---------- Record set ----------

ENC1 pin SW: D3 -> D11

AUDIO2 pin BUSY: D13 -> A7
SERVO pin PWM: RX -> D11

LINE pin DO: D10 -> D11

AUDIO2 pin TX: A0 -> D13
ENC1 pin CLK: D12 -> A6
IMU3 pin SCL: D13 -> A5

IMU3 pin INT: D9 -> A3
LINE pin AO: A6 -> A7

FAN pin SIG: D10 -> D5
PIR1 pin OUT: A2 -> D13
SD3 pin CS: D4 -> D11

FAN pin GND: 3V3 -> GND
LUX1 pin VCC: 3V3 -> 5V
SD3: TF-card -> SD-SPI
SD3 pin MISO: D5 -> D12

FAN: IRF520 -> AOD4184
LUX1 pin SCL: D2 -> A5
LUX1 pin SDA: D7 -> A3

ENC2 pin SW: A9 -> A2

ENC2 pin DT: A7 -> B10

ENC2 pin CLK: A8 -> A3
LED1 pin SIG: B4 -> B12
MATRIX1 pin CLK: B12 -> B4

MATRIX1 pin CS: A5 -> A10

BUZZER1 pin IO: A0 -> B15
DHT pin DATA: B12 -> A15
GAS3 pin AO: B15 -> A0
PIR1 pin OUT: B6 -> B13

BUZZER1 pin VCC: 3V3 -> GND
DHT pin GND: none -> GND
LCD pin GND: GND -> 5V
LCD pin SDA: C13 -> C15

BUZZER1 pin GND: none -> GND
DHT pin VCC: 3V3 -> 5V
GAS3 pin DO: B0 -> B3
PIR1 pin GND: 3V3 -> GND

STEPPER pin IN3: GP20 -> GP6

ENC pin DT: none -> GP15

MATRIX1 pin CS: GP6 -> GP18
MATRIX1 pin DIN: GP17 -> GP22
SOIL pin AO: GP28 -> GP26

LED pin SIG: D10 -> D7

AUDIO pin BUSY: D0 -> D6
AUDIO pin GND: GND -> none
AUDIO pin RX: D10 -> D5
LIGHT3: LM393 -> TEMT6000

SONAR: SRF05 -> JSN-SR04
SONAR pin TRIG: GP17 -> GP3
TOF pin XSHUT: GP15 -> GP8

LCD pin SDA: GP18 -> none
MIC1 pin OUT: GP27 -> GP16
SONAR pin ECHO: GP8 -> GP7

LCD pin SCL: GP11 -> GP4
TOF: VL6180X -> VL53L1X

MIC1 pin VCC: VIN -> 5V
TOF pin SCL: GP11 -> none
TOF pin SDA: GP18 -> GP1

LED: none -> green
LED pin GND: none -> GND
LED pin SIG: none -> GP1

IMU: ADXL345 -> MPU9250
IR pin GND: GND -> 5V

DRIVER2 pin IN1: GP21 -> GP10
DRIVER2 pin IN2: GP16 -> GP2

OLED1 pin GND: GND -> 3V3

----------

Activity
Beginning with the line that contains "LUX1 pin SCL: D2 -> A5", output each line of the listing above through the last one, exactly and with nothing added.

Exercise answer
LUX1 pin SCL: D2 -> A5
LUX1 pin SDA: D7 -> A3

ENC2 pin SW: A9 -> A2

ENC2 pin DT: A7 -> B10

ENC2 pin CLK: A8 -> A3
LED1 pin SIG: B4 -> B12
MATRIX1 pin CLK: B12 -> B4

MATRIX1 pin CS: A5 -> A10

BUZZER1 pin IO: A0 -> B15
DHT pin DATA: B12 -> A15
GAS3 pin AO: B15 -> A0
PIR1 pin OUT: B6 -> B13

BUZZER1 pin VCC: 3V3 -> GND
DHT pin GND: none -> GND
LCD pin GND: GND -> 5V
LCD pin SDA: C13 -> C15

BUZZER1 pin GND: none -> GND
DHT pin VCC: 3V3 -> 5V
GAS3 pin DO: B0 -> B3
PIR1 pin GND: 3V3 -> GND

STEPPER pin IN3: GP20 -> GP6

ENC pin DT: none -> GP15

MATRIX1 pin CS: GP6 -> GP18
MATRIX1 pin DIN: GP17 -> GP22
SOIL pin AO: GP28 -> GP26

LED pin SIG: D10 -> D7

AUDIO pin BUSY: D0 -> D6
AUDIO pin GND: GND -> none
AUDIO pin RX: D10 -> D5
LIGHT3: LM393 -> TEMT6000

SONAR: SRF05 -> JSN-SR04
SONAR pin TRIG: GP17 -> GP3
TOF pin XSHUT: GP15 -> GP8

LCD pin SDA: GP18 -> none
MIC1 pin OUT: GP27 -> GP16
SONAR pin ECHO: GP8 -> GP7

LCD pin SCL: GP11 -> GP4
TOF: VL6180X -> VL53L1X

MIC1 pin VCC: VIN -> 5V
TOF pin SCL: GP11 -> none
TOF pin SDA: GP18 -> GP1

LED: none -> green
LED pin GND: none -> GND
LED pin SIG: none -> GP1

IMU: ADXL345 -> MPU9250
IR pin GND: GND -> 5V

DRIVER2 pin IN1: GP21 -> GP10
DRIVER2 pin IN2: GP16 -> GP2

OLED1 pin GND: GND -> 3V3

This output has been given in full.